*Instructions to follow*. Look in the listing below for the line that has "black headphones: 1 -> 0", then return it and each following line up to and including the one with "yellow pyramid: 3 -> 5", exactly and without pictures.

*Supplied information*.

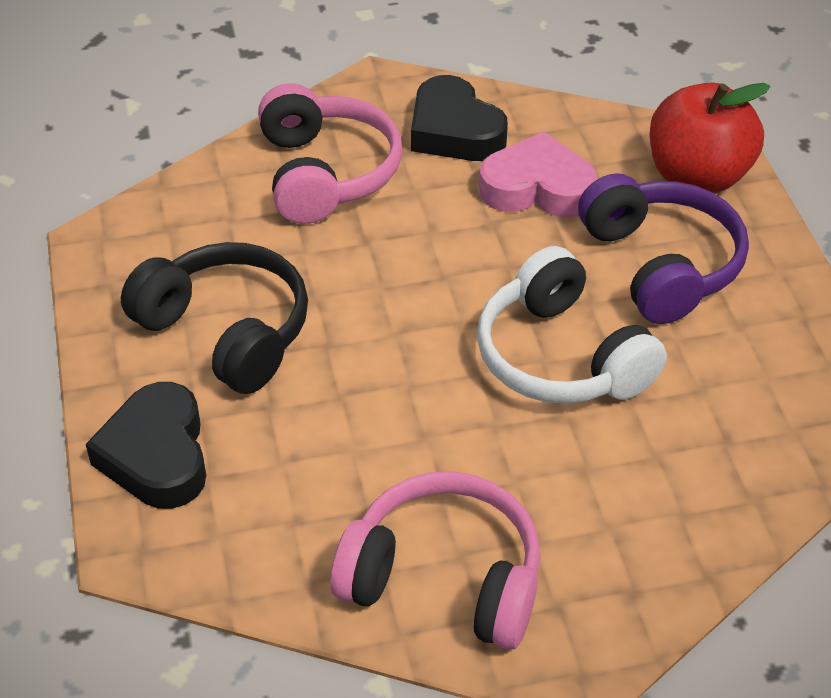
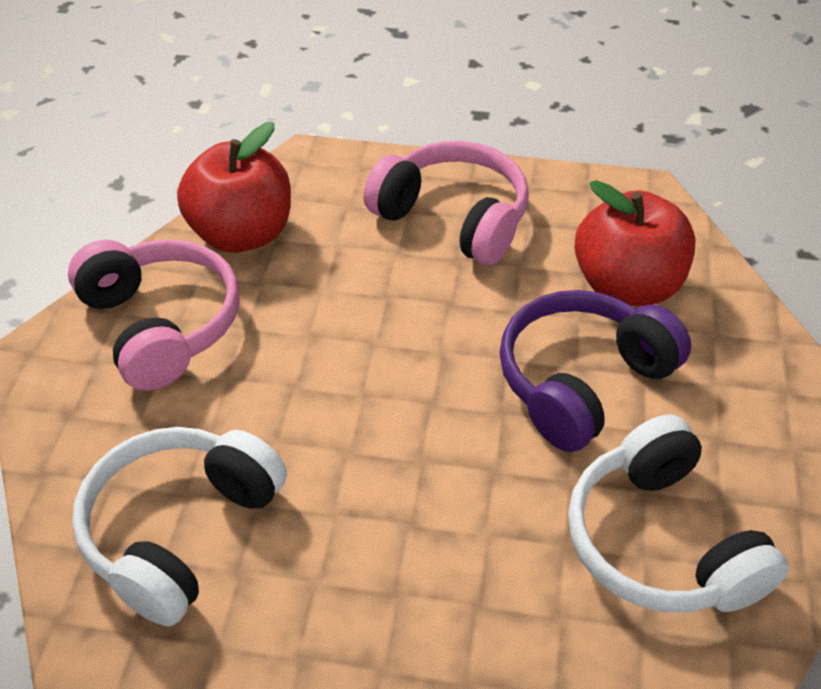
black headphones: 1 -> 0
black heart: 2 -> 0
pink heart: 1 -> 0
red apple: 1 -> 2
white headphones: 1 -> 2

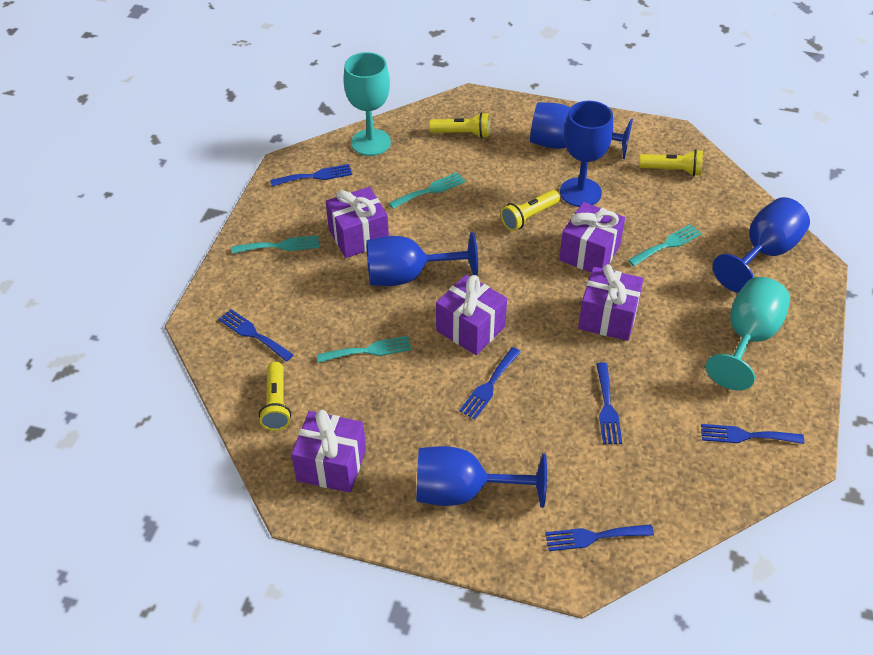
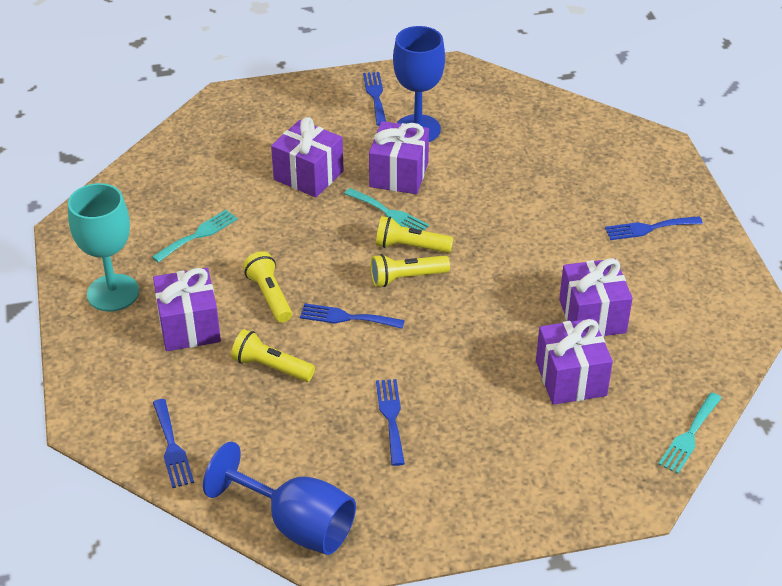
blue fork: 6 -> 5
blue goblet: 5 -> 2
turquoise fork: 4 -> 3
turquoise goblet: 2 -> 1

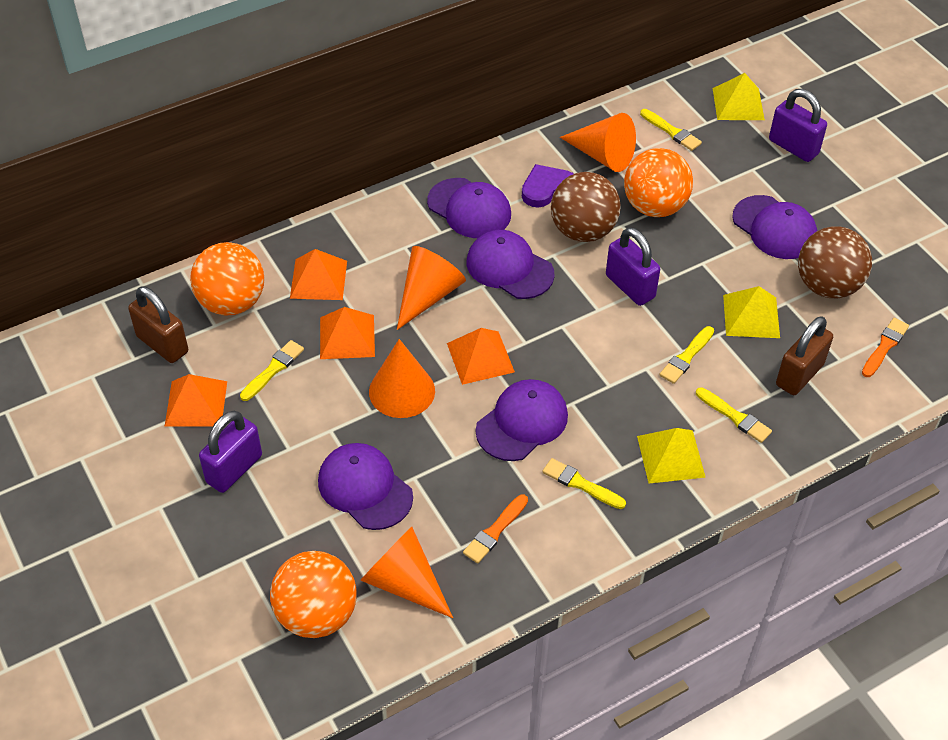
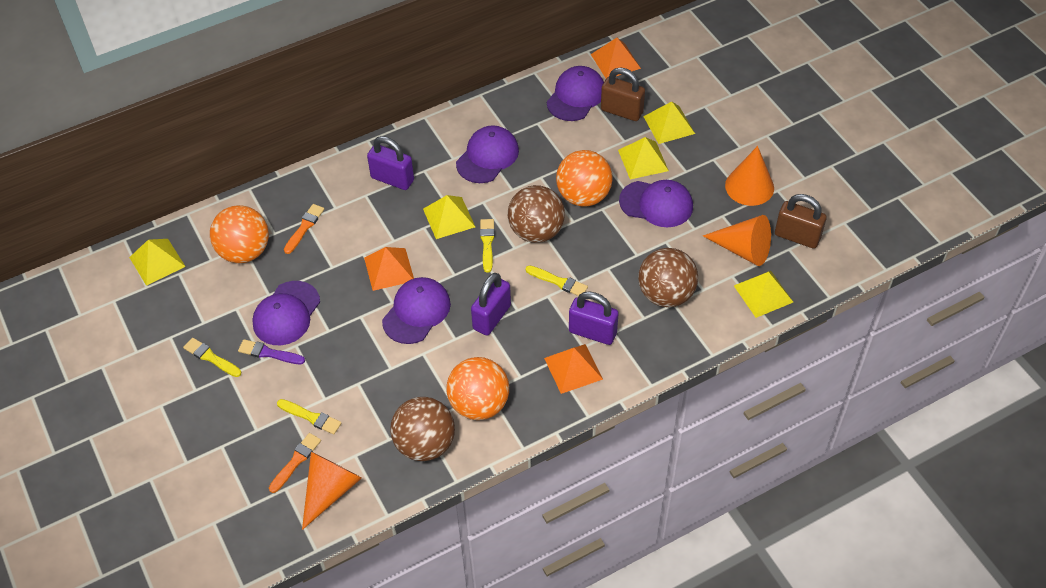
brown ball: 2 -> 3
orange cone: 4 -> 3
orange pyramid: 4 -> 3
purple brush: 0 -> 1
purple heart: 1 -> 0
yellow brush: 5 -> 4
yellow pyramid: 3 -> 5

* * *

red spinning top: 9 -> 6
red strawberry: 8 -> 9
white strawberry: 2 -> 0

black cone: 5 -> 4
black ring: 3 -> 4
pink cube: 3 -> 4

*Exercise output*.
black headphones: 1 -> 0
black heart: 2 -> 0
pink heart: 1 -> 0
red apple: 1 -> 2
white headphones: 1 -> 2

blue fork: 6 -> 5
blue goblet: 5 -> 2
turquoise fork: 4 -> 3
turquoise goblet: 2 -> 1

brown ball: 2 -> 3
orange cone: 4 -> 3
orange pyramid: 4 -> 3
purple brush: 0 -> 1
purple heart: 1 -> 0
yellow brush: 5 -> 4
yellow pyramid: 3 -> 5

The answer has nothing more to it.